THE PROBLEM:
Could the entries below be reproduced exactly, with the images removed?

TASK INPUTS:
# # # #
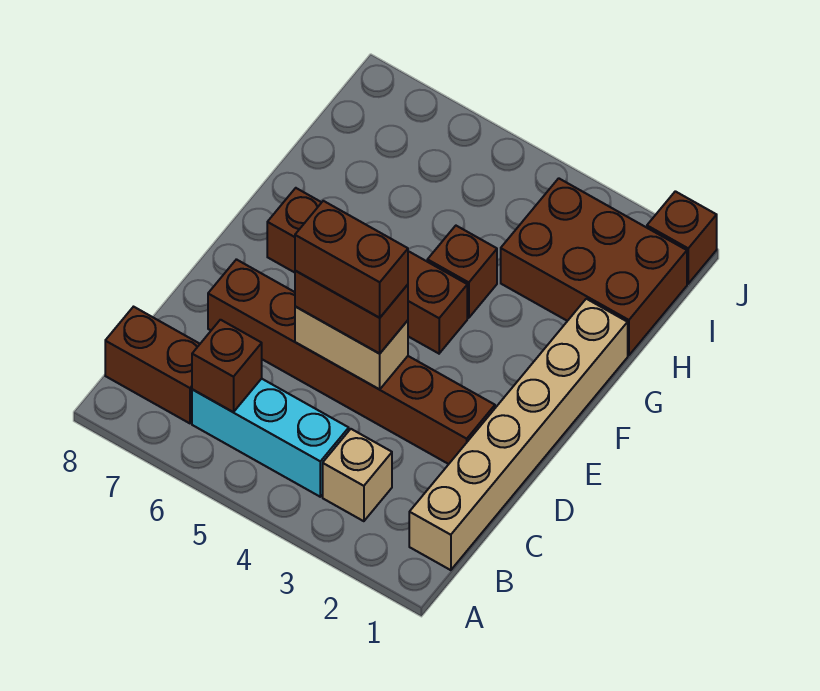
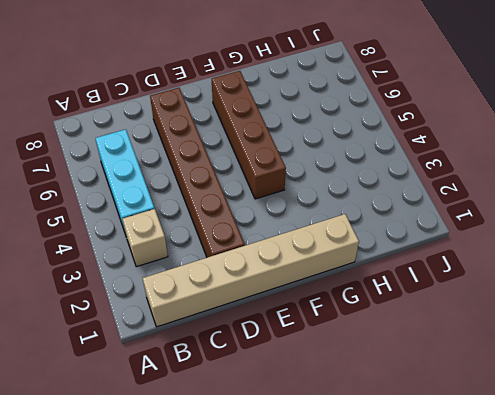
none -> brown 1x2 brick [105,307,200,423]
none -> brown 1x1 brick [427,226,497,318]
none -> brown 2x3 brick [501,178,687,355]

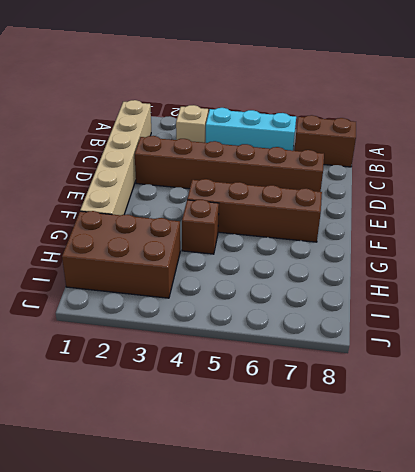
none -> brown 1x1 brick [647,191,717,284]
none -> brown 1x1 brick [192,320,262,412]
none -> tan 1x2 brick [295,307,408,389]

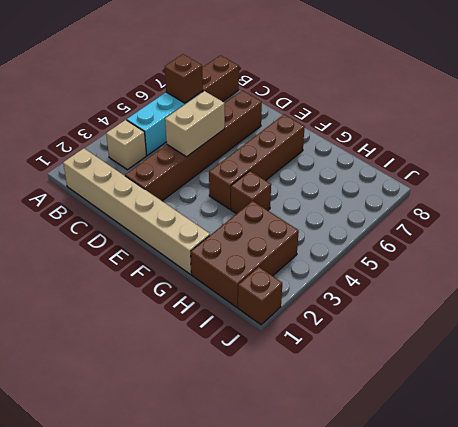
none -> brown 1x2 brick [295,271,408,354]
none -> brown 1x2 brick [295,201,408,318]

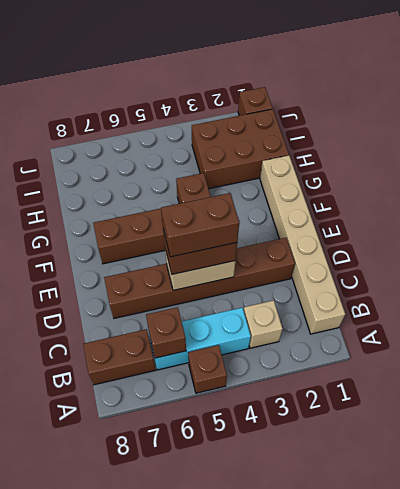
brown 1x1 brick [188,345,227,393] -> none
# # # #
RESPONSE TO THE TASK:
none -> brown 1x2 brick [105,307,200,423]
none -> brown 1x1 brick [427,226,497,318]
none -> brown 2x3 brick [501,178,687,355]

none -> brown 1x1 brick [647,191,717,284]
none -> brown 1x1 brick [192,320,262,412]
none -> tan 1x2 brick [295,307,408,389]

none -> brown 1x2 brick [295,271,408,354]
none -> brown 1x2 brick [295,201,408,318]

brown 1x1 brick [188,345,227,393] -> none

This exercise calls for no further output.